**Written task**
Reproduce each line, exactly, from the one containing "green circle: (340, 340) -> (204, 241), moved" through the end of the material. Exclude pictures.

**Recorded data**
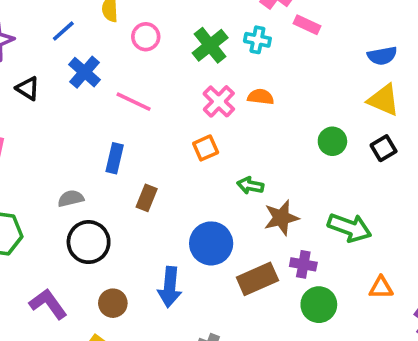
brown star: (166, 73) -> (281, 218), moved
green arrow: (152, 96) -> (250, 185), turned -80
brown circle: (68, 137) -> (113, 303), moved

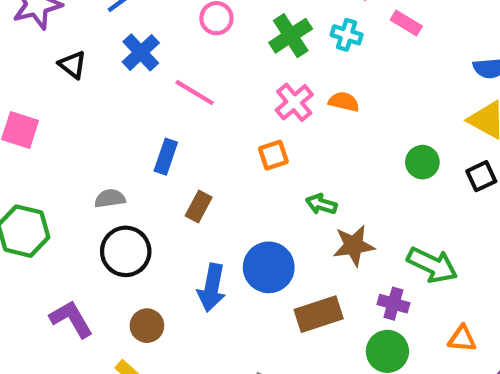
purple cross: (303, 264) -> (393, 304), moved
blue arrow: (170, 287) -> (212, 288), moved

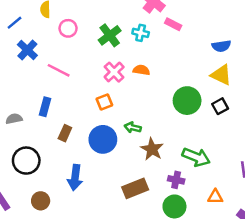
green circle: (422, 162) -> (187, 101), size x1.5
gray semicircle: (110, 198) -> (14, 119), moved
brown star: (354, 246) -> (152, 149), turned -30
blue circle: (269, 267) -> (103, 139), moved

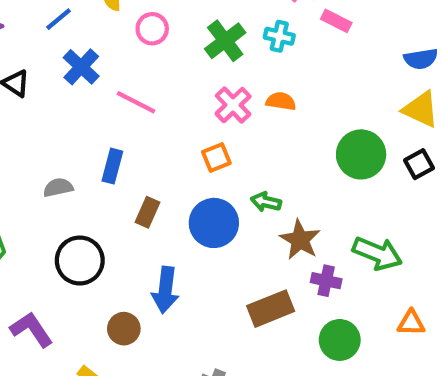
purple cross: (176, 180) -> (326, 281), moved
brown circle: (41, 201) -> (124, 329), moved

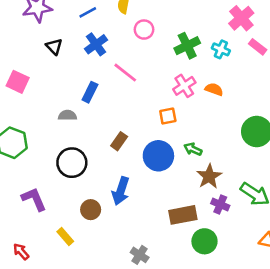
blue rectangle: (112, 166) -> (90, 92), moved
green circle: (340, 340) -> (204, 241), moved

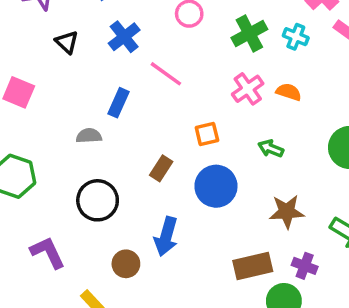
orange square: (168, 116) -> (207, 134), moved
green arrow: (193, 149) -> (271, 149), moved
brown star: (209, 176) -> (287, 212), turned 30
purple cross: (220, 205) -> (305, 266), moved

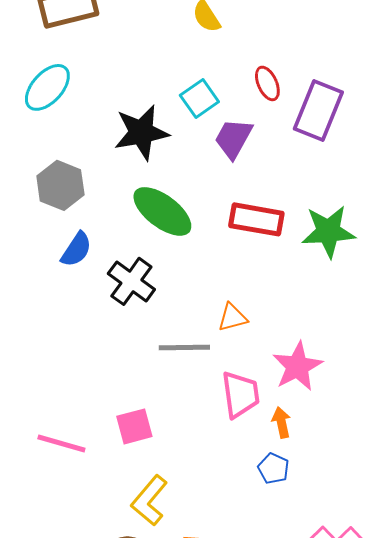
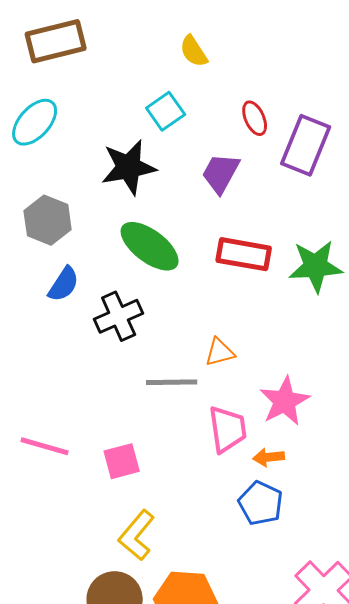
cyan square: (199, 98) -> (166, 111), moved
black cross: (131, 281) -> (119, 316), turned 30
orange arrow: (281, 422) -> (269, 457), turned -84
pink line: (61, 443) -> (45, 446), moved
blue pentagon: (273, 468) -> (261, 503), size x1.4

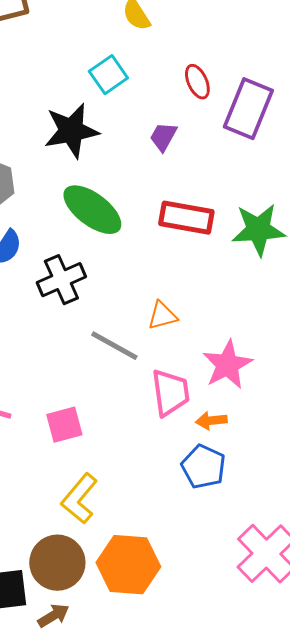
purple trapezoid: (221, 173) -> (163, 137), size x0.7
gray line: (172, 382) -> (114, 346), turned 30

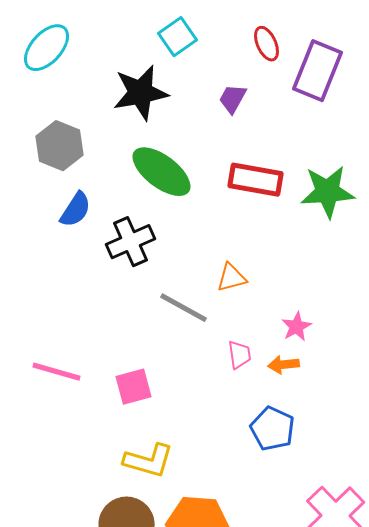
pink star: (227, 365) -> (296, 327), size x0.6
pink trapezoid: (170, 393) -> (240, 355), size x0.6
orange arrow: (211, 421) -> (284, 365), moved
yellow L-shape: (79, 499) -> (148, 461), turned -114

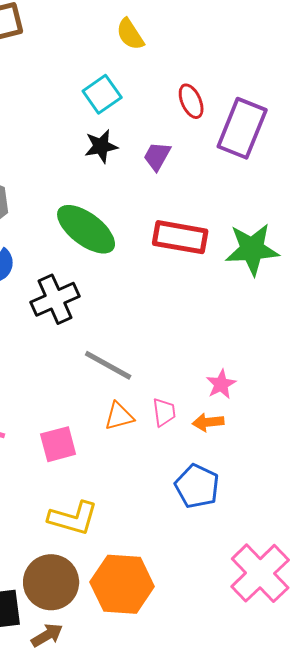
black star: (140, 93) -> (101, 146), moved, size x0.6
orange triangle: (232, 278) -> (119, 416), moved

**Task result**
green circle: (340, 340) -> (204, 241), moved

orange square: (168, 116) -> (207, 134), moved
green arrow: (193, 149) -> (271, 149), moved
brown star: (209, 176) -> (287, 212), turned 30
purple cross: (220, 205) -> (305, 266), moved

cyan square: (199, 98) -> (166, 111), moved
black cross: (131, 281) -> (119, 316), turned 30
orange arrow: (281, 422) -> (269, 457), turned -84
pink line: (61, 443) -> (45, 446), moved
blue pentagon: (273, 468) -> (261, 503), size x1.4

purple trapezoid: (221, 173) -> (163, 137), size x0.7
gray line: (172, 382) -> (114, 346), turned 30

pink star: (227, 365) -> (296, 327), size x0.6
pink trapezoid: (170, 393) -> (240, 355), size x0.6
orange arrow: (211, 421) -> (284, 365), moved
yellow L-shape: (79, 499) -> (148, 461), turned -114

black star: (140, 93) -> (101, 146), moved, size x0.6
orange triangle: (232, 278) -> (119, 416), moved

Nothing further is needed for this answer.